▶ _WHAT YOU HAVE TO DO_: Output exactly the lines below, starting with the line that has "blue slope D2:D3" and going on through the line that has "green round brick H3 level 2 -> none", both included, and no other lines.

Start of LISTED ENTRIES

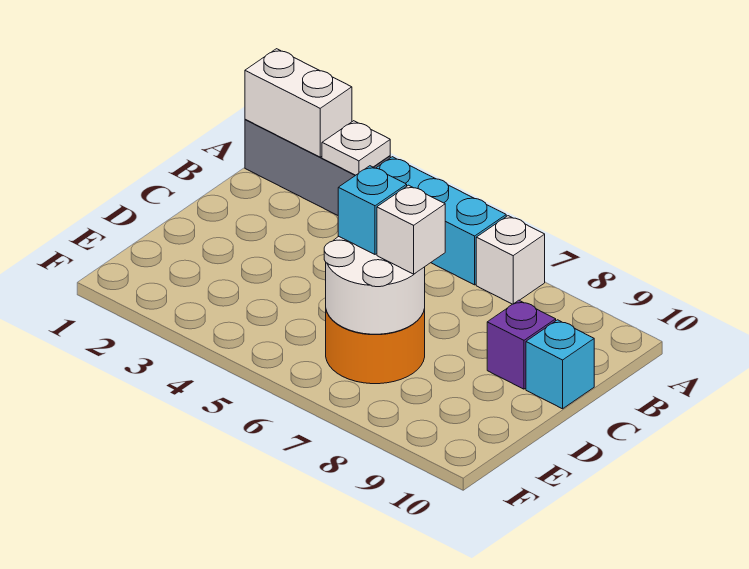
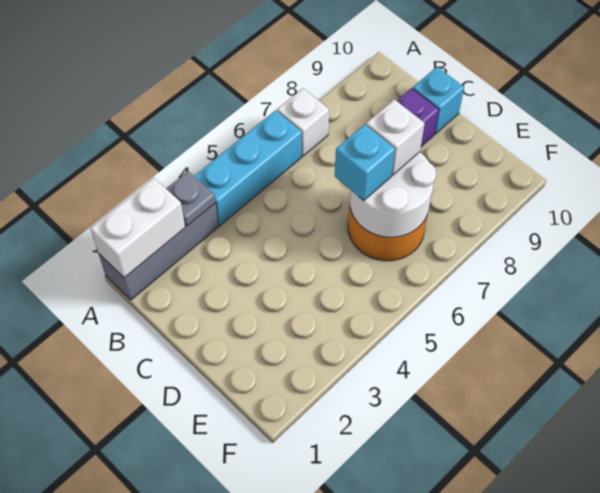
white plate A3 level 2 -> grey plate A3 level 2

End of LISTED ENTRIES
Start of LISTED ENTRIES

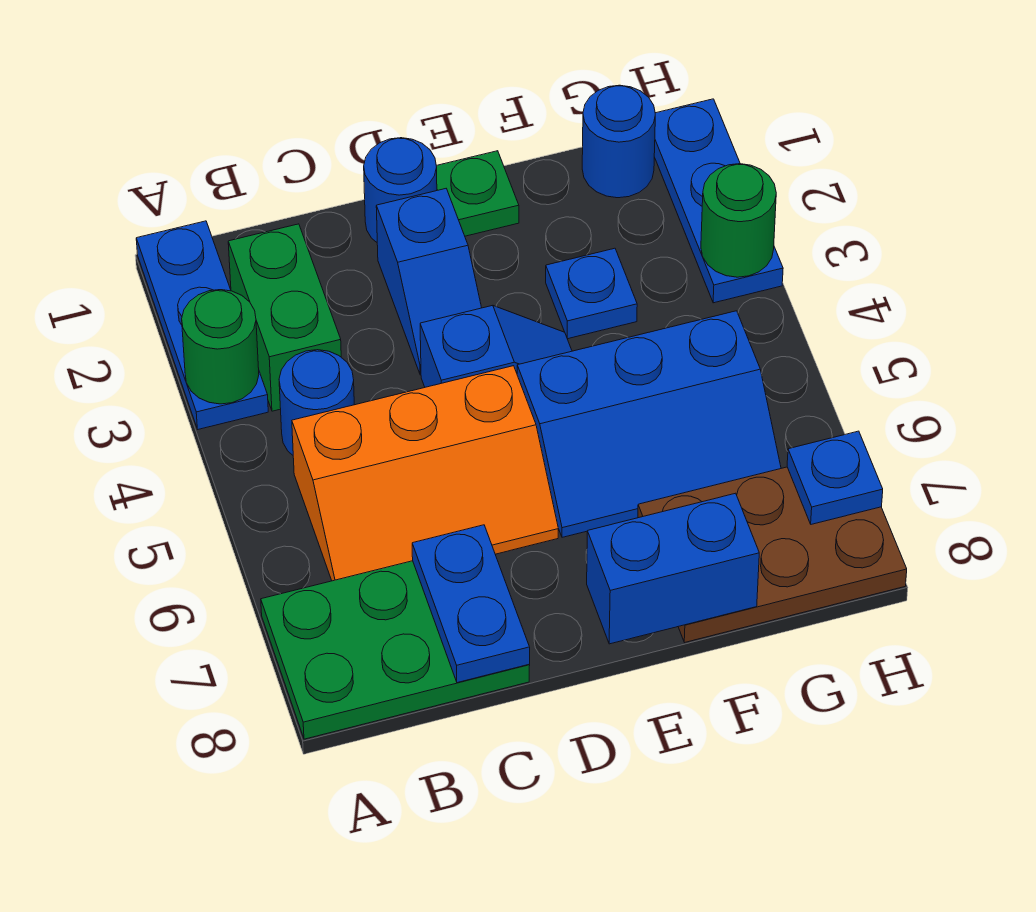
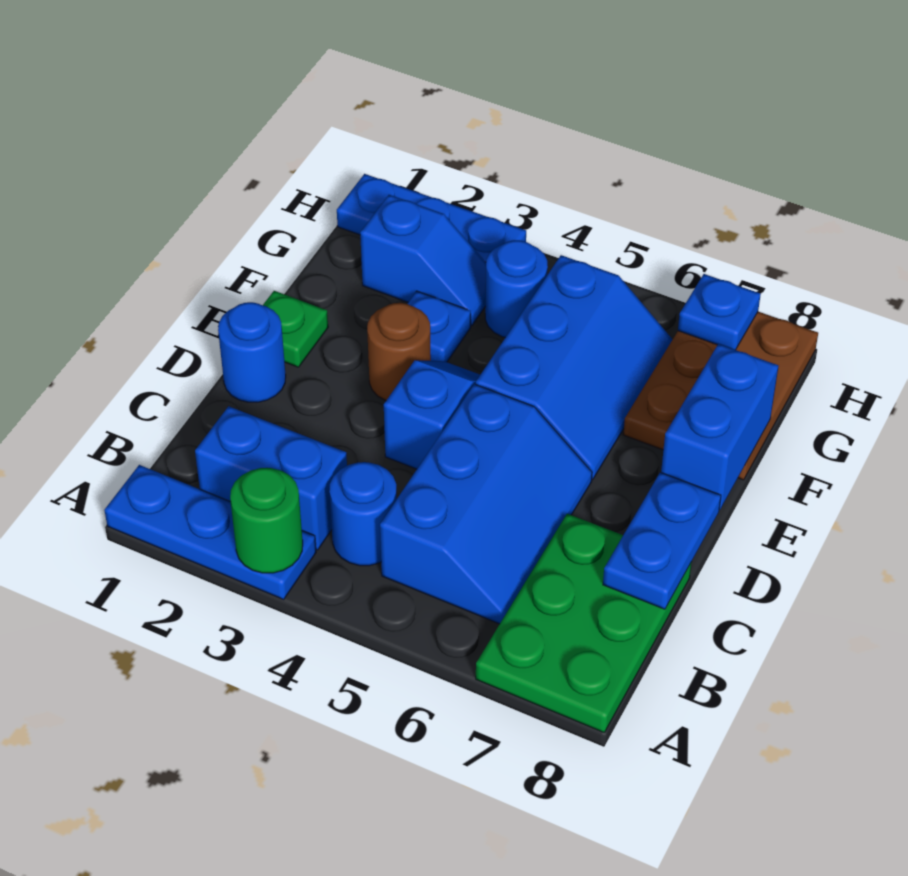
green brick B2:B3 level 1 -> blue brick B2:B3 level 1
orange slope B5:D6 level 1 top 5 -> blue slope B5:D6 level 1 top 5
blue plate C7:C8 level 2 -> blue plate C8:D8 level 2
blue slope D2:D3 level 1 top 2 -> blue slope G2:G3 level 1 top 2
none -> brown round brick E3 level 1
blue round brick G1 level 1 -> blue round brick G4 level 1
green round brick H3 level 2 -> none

End of LISTED ENTRIES

▶ _EXERCISE RESULT_:
blue slope D2:D3 level 1 top 2 -> blue slope G2:G3 level 1 top 2
none -> brown round brick E3 level 1
blue round brick G1 level 1 -> blue round brick G4 level 1
green round brick H3 level 2 -> none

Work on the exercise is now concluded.